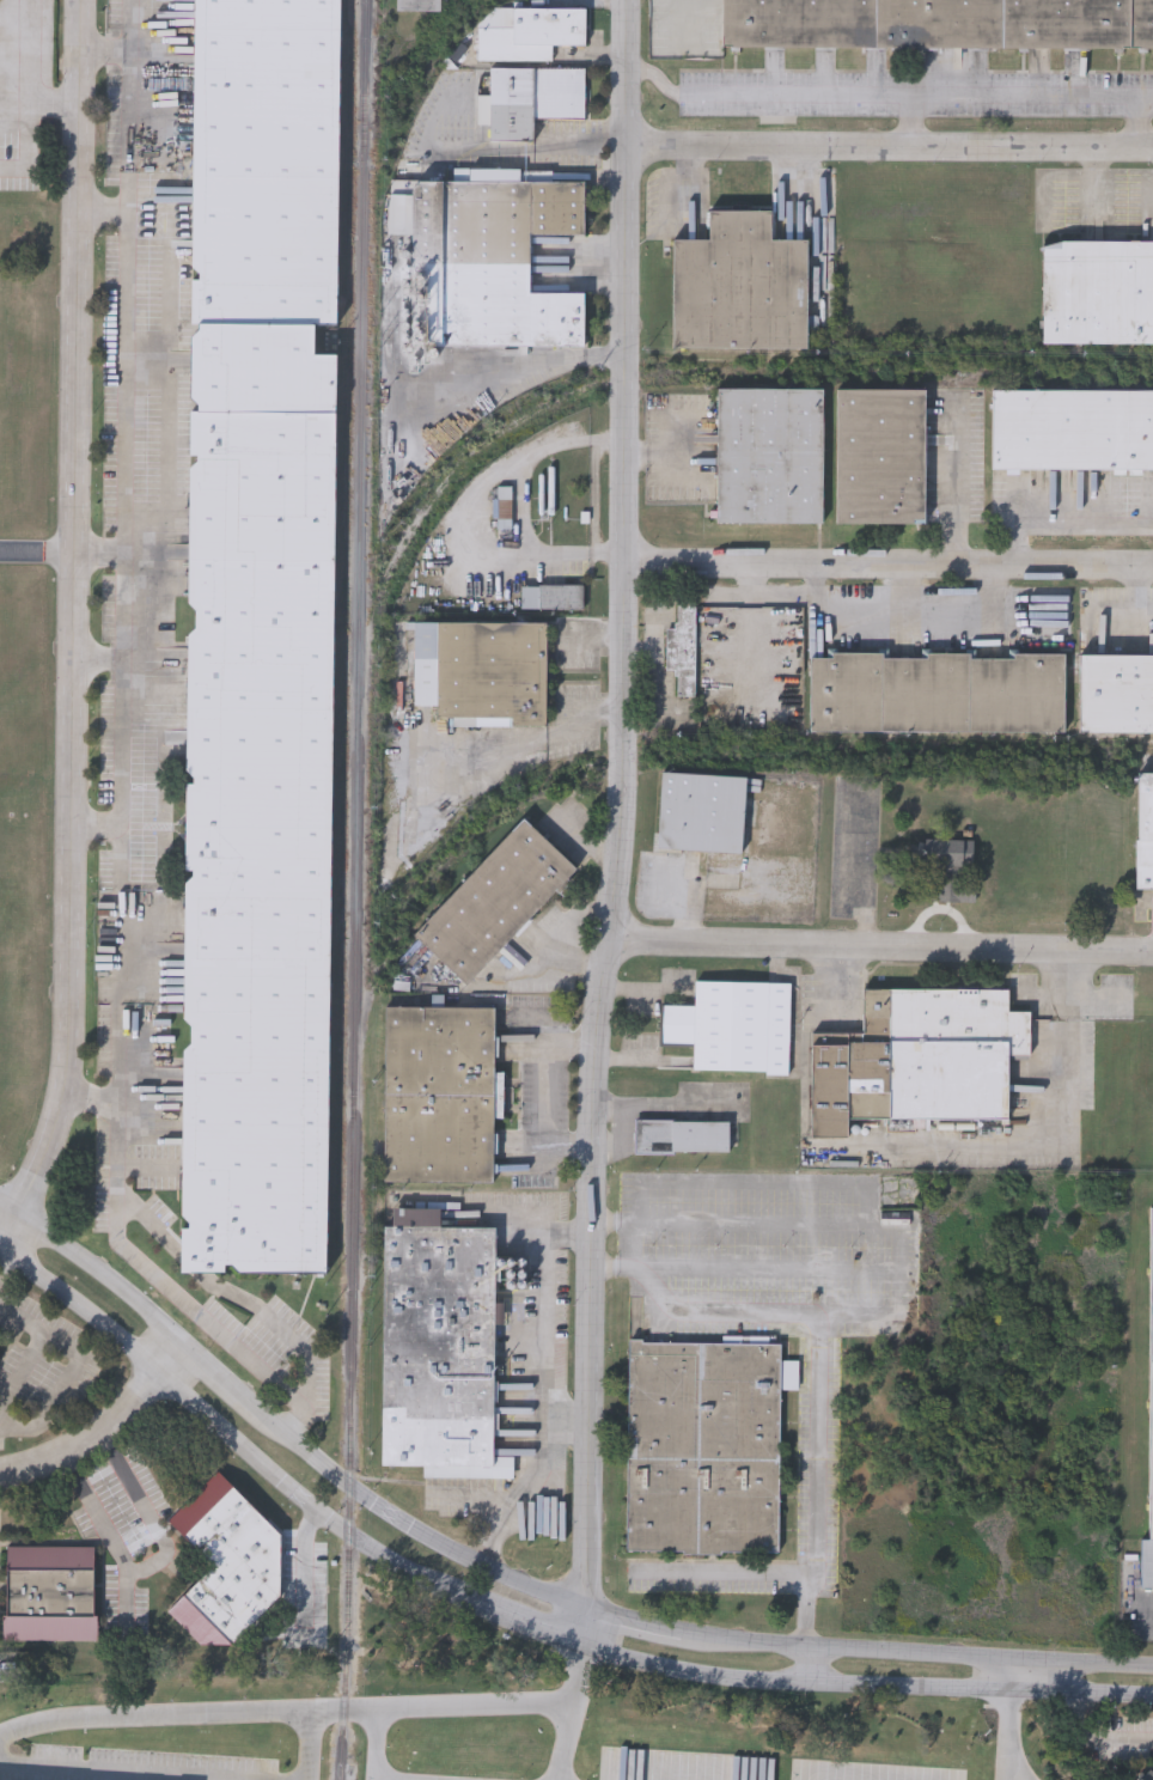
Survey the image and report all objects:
building: (417, 5)
building: (938, 24)
building: (529, 33)
road: (103, 57)
road: (32, 68)
road: (655, 75)
road: (916, 95)
building: (528, 101)
road: (910, 121)
road: (1139, 122)
road: (28, 143)
road: (613, 144)
road: (888, 146)
road: (483, 151)
road: (1096, 193)
road: (101, 215)
building: (488, 260)
building: (739, 286)
building: (1097, 292)
building: (1072, 430)
road: (684, 449)
road: (654, 455)
building: (770, 456)
building: (880, 456)
road: (955, 483)
building: (504, 506)
road: (523, 506)
road: (1059, 511)
road: (35, 550)
road: (97, 550)
road: (123, 553)
road: (888, 561)
road: (749, 575)
road: (906, 587)
road: (782, 590)
road: (1137, 592)
building: (551, 597)
road: (911, 613)
road: (70, 627)
building: (258, 637)
road: (750, 639)
building: (682, 652)
road: (96, 665)
building: (481, 672)
building: (1115, 693)
building: (937, 694)
road: (514, 747)
building: (701, 814)
road: (620, 823)
road: (94, 826)
building: (1144, 832)
building: (948, 869)
railway: (357, 890)
building: (494, 903)
road: (687, 903)
road: (566, 932)
road: (880, 948)
building: (733, 1027)
road: (569, 1044)
building: (919, 1061)
building: (438, 1095)
road: (546, 1096)
road: (1064, 1124)
building: (682, 1137)
road: (568, 1148)
road: (131, 1153)
road: (756, 1183)
parking lot: (626, 1192)
road: (643, 1203)
parking lot: (754, 1204)
road: (869, 1204)
road: (505, 1215)
road: (611, 1223)
road: (762, 1225)
road: (557, 1235)
road: (632, 1245)
parking lot: (767, 1247)
road: (193, 1260)
road: (4, 1265)
road: (900, 1266)
road: (92, 1268)
road: (636, 1269)
road: (768, 1270)
parking lot: (745, 1290)
road: (861, 1316)
road: (291, 1340)
road: (546, 1340)
building: (439, 1347)
road: (166, 1351)
road: (75, 1370)
road: (819, 1370)
road: (22, 1372)
road: (221, 1375)
road: (566, 1423)
road: (232, 1433)
building: (1149, 1435)
road: (92, 1438)
building: (703, 1448)
road: (533, 1479)
road: (473, 1495)
road: (413, 1527)
road: (490, 1547)
road: (152, 1561)
building: (228, 1572)
road: (303, 1572)
road: (725, 1576)
road: (812, 1587)
building: (49, 1595)
road: (1151, 1606)
road: (805, 1620)
road: (632, 1622)
road: (526, 1626)
road: (917, 1655)
road: (813, 1665)
road: (1011, 1675)
road: (865, 1685)
road: (316, 1709)
road: (1008, 1735)
road: (1084, 1737)
road: (566, 1742)
road: (310, 1744)
road: (378, 1744)
road: (1011, 1764)
road: (123, 1770)
building: (1147, 1775)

______

=== What you will do ===
All the data above is to be transcribed exactly, with no pictures included.

=== Exercise result ===
Survey the image and report all objects:
building: (417, 5)
building: (938, 24)
building: (529, 33)
road: (103, 57)
road: (32, 68)
road: (655, 75)
road: (916, 95)
building: (528, 101)
road: (910, 121)
road: (1139, 122)
road: (28, 143)
road: (613, 144)
road: (888, 146)
road: (483, 151)
road: (1096, 193)
road: (101, 215)
building: (488, 260)
building: (739, 286)
building: (1097, 292)
building: (1072, 430)
road: (684, 449)
road: (654, 455)
building: (770, 456)
building: (880, 456)
road: (955, 483)
building: (504, 506)
road: (523, 506)
road: (1059, 511)
road: (35, 550)
road: (97, 550)
road: (123, 553)
road: (888, 561)
road: (749, 575)
road: (906, 587)
road: (782, 590)
road: (1137, 592)
building: (551, 597)
road: (911, 613)
road: (70, 627)
building: (258, 637)
road: (750, 639)
building: (682, 652)
road: (96, 665)
building: (481, 672)
building: (1115, 693)
building: (937, 694)
road: (514, 747)
building: (701, 814)
road: (620, 823)
road: (94, 826)
building: (1144, 832)
building: (948, 869)
railway: (357, 890)
building: (494, 903)
road: (687, 903)
road: (566, 932)
road: (880, 948)
building: (733, 1027)
road: (569, 1044)
building: (919, 1061)
building: (438, 1095)
road: (546, 1096)
road: (1064, 1124)
building: (682, 1137)
road: (568, 1148)
road: (131, 1153)
road: (756, 1183)
parking lot: (626, 1192)
road: (643, 1203)
parking lot: (754, 1204)
road: (869, 1204)
road: (505, 1215)
road: (611, 1223)
road: (762, 1225)
road: (557, 1235)
road: (632, 1245)
parking lot: (767, 1247)
road: (193, 1260)
road: (4, 1265)
road: (900, 1266)
road: (92, 1268)
road: (636, 1269)
road: (768, 1270)
parking lot: (745, 1290)
road: (861, 1316)
road: (291, 1340)
road: (546, 1340)
building: (439, 1347)
road: (166, 1351)
road: (75, 1370)
road: (819, 1370)
road: (22, 1372)
road: (221, 1375)
road: (566, 1423)
road: (232, 1433)
building: (1149, 1435)
road: (92, 1438)
building: (703, 1448)
road: (533, 1479)
road: (473, 1495)
road: (413, 1527)
road: (490, 1547)
road: (152, 1561)
building: (228, 1572)
road: (303, 1572)
road: (725, 1576)
road: (812, 1587)
building: (49, 1595)
road: (1151, 1606)
road: (805, 1620)
road: (632, 1622)
road: (526, 1626)
road: (917, 1655)
road: (813, 1665)
road: (1011, 1675)
road: (865, 1685)
road: (316, 1709)
road: (1008, 1735)
road: (1084, 1737)
road: (566, 1742)
road: (310, 1744)
road: (378, 1744)
road: (1011, 1764)
road: (123, 1770)
building: (1147, 1775)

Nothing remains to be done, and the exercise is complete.